=== ASSIGNMENT ===
A verbatim copy of the data is wanted, minus any picture in it.

=== Section Start ===

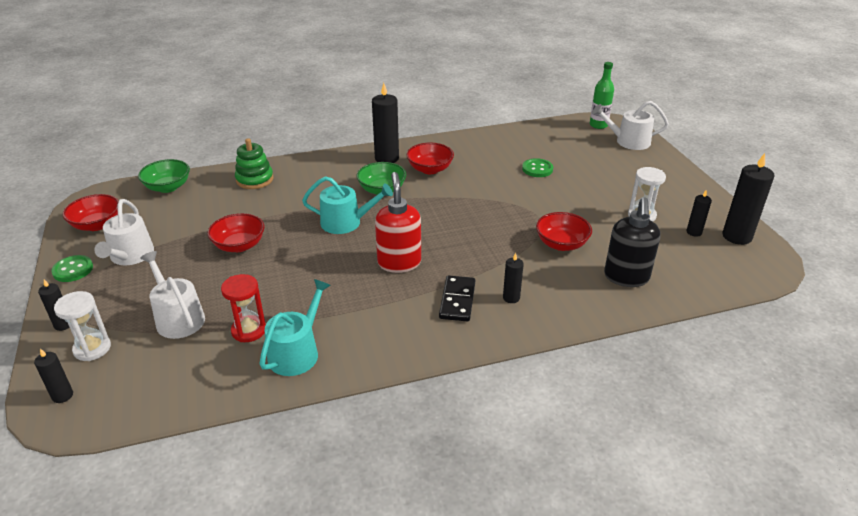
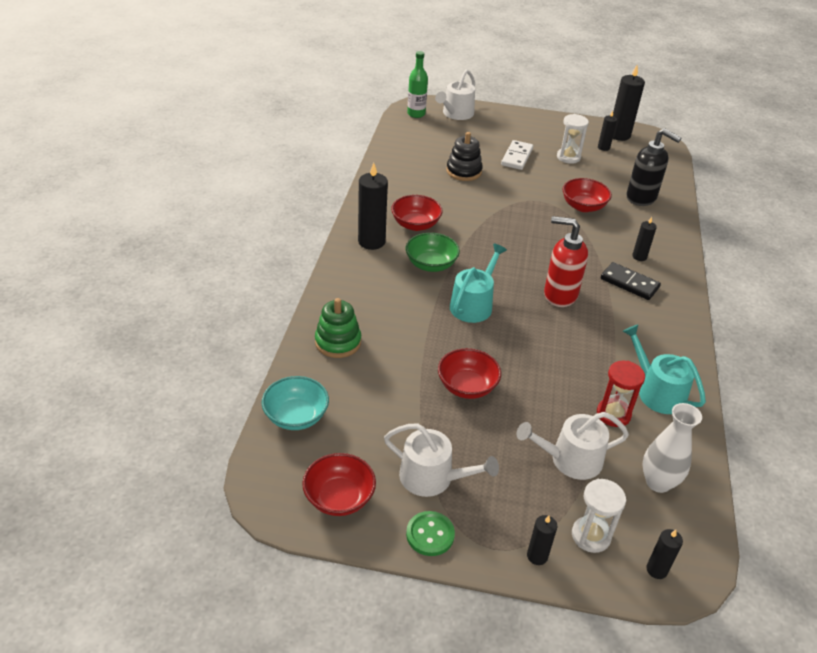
camera: 65 degrees left, 5 degrees up
(168, 187) = (296, 416): green bowl -> turquoise bowl
(170, 376) = (658, 482): none -> white vase
(537, 169) = (464, 171): green button -> black stacking toy
(599, 188) = (517, 157): none -> white domino

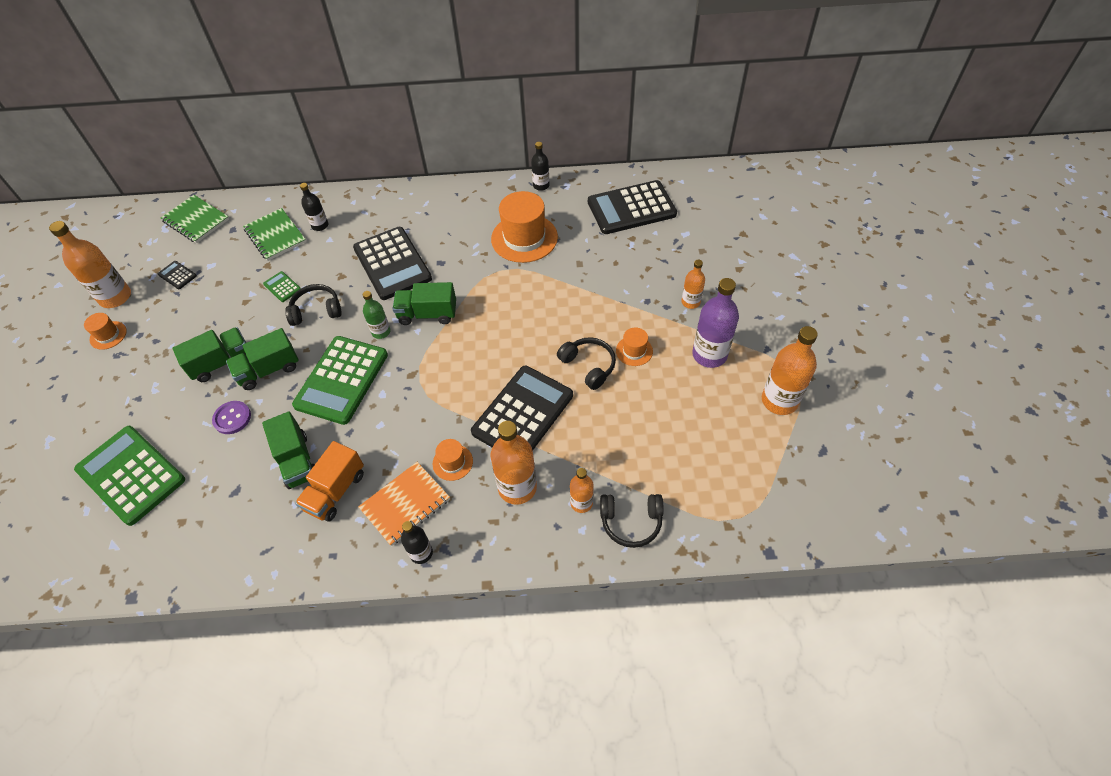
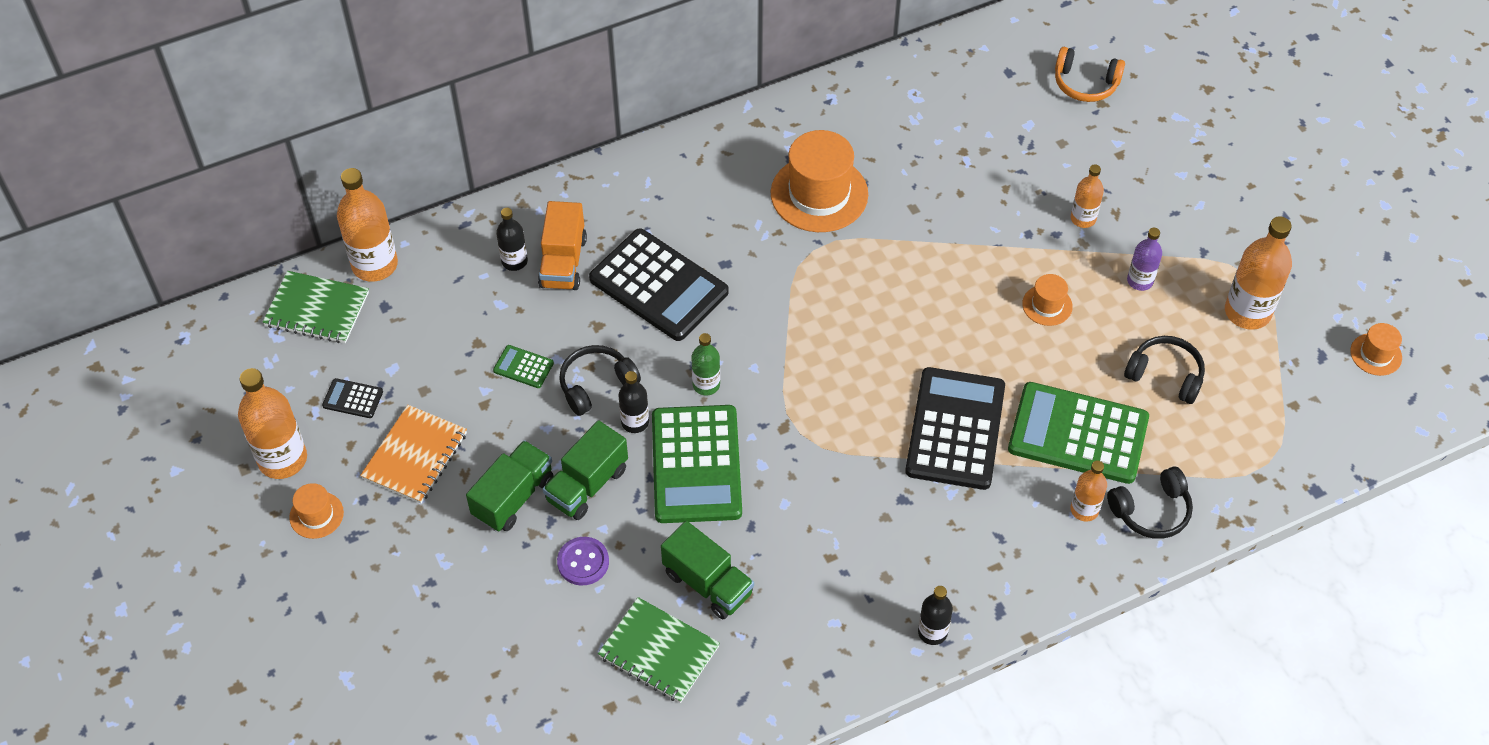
camera: 25 degrees left, 0 degrees up
(131, 475) = (499, 677): green calculator -> green calculator (1078, 434)
(275, 236) = (458, 296): green notebook -> green notebook (659, 652)
(335, 491) = (782, 601): orange truck -> orange truck (563, 262)
(405, 504) = (878, 585): orange notebook -> orange notebook (415, 456)
(427, 314) = (754, 341): green truck -> none
(452, 462) = (905, 517): orange hat -> orange hat (1376, 354)
(517, 487) = (1000, 519): orange bottle -> orange bottle (375, 265)
(541, 185) = (796, 108): black bottle -> black bottle (635, 422)
(589, 366) = (1002, 342): black headphones -> black headphones (1165, 375)
(631, 208) = (939, 108): black calculator -> none
(709, 355) = (1140, 281): purple bottle -> purple bottle, size x0.57
(738, 219) = (1085, 84): none -> orange headphones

=== Section End ===

=== EXPECTED ANSWER ===
camera: 65 degrees left, 5 degrees up
(168, 187) = (296, 416): green bowl -> turquoise bowl
(170, 376) = (658, 482): none -> white vase
(537, 169) = (464, 171): green button -> black stacking toy
(599, 188) = (517, 157): none -> white domino

camera: 25 degrees left, 0 degrees up
(131, 475) = (499, 677): green calculator -> green calculator (1078, 434)
(275, 236) = (458, 296): green notebook -> green notebook (659, 652)
(335, 491) = (782, 601): orange truck -> orange truck (563, 262)
(405, 504) = (878, 585): orange notebook -> orange notebook (415, 456)
(427, 314) = (754, 341): green truck -> none
(452, 462) = (905, 517): orange hat -> orange hat (1376, 354)
(517, 487) = (1000, 519): orange bottle -> orange bottle (375, 265)
(541, 185) = (796, 108): black bottle -> black bottle (635, 422)
(589, 366) = (1002, 342): black headphones -> black headphones (1165, 375)
(631, 208) = (939, 108): black calculator -> none
(709, 355) = (1140, 281): purple bottle -> purple bottle, size x0.57
(738, 219) = (1085, 84): none -> orange headphones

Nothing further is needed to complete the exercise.